Colored object listings:

------------------------------------

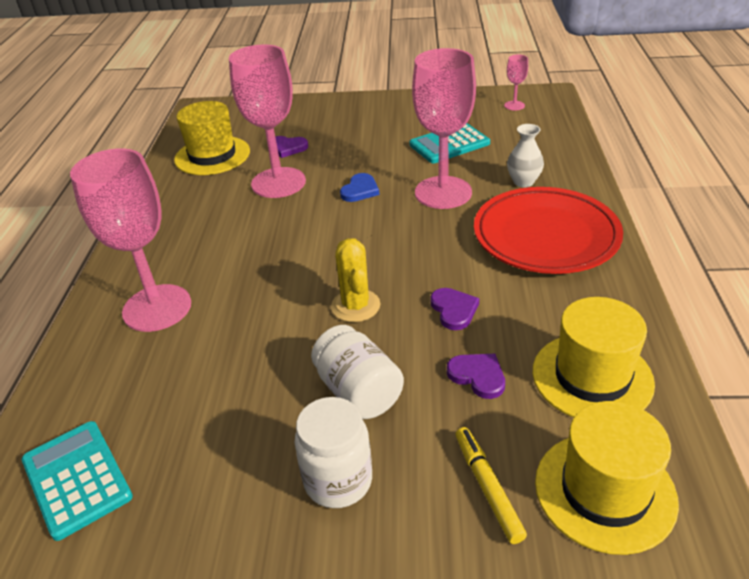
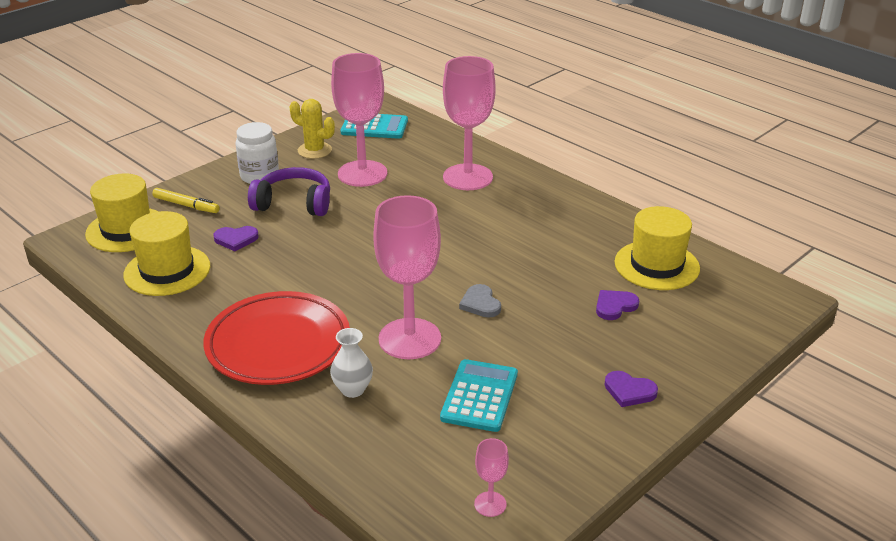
camera: 130 degrees right, 5 degrees down
pink goblet [229,44,306,198] -> pink goblet moved to [331,53,387,187]
white jar [311,325,404,419] -> purple headphones [248,167,330,216]
yellow cactus [331,238,381,322] -> yellow cactus moved to [290,99,335,159]
blue heart [340,173,379,202] -> grey heart [459,284,501,318]
purple heart [430,288,479,330] -> purple heart moved to [605,371,658,407]

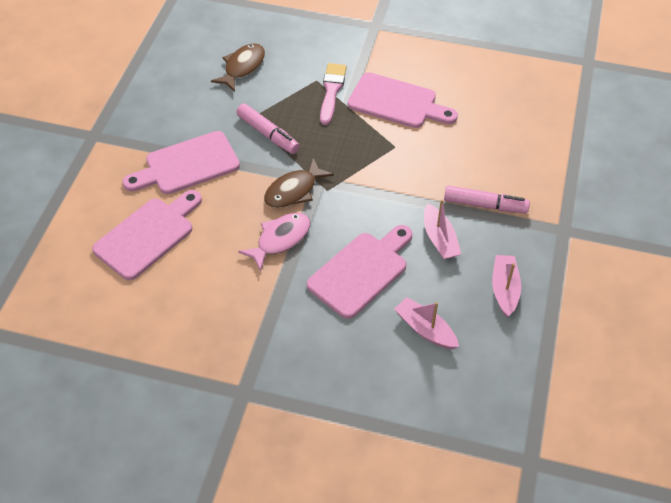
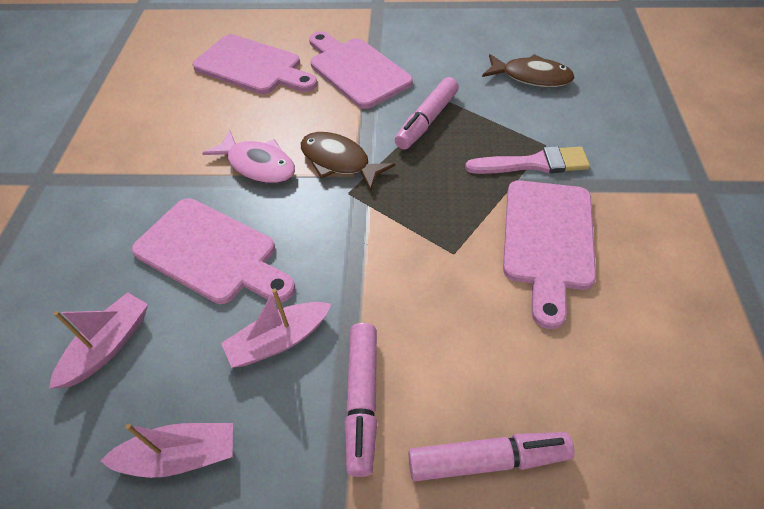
camera: 80 degrees right, 0 degrees up
none -> pink marker [408,432,574,481]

------------------------------------

§ EXERCISE AIM
Once the pictures are set aside, please output all the data word for word.

§ RESULT
camera: 130 degrees right, 5 degrees down
pink goblet [229,44,306,198] -> pink goblet moved to [331,53,387,187]
white jar [311,325,404,419] -> purple headphones [248,167,330,216]
yellow cactus [331,238,381,322] -> yellow cactus moved to [290,99,335,159]
blue heart [340,173,379,202] -> grey heart [459,284,501,318]
purple heart [430,288,479,330] -> purple heart moved to [605,371,658,407]

camera: 80 degrees right, 0 degrees up
none -> pink marker [408,432,574,481]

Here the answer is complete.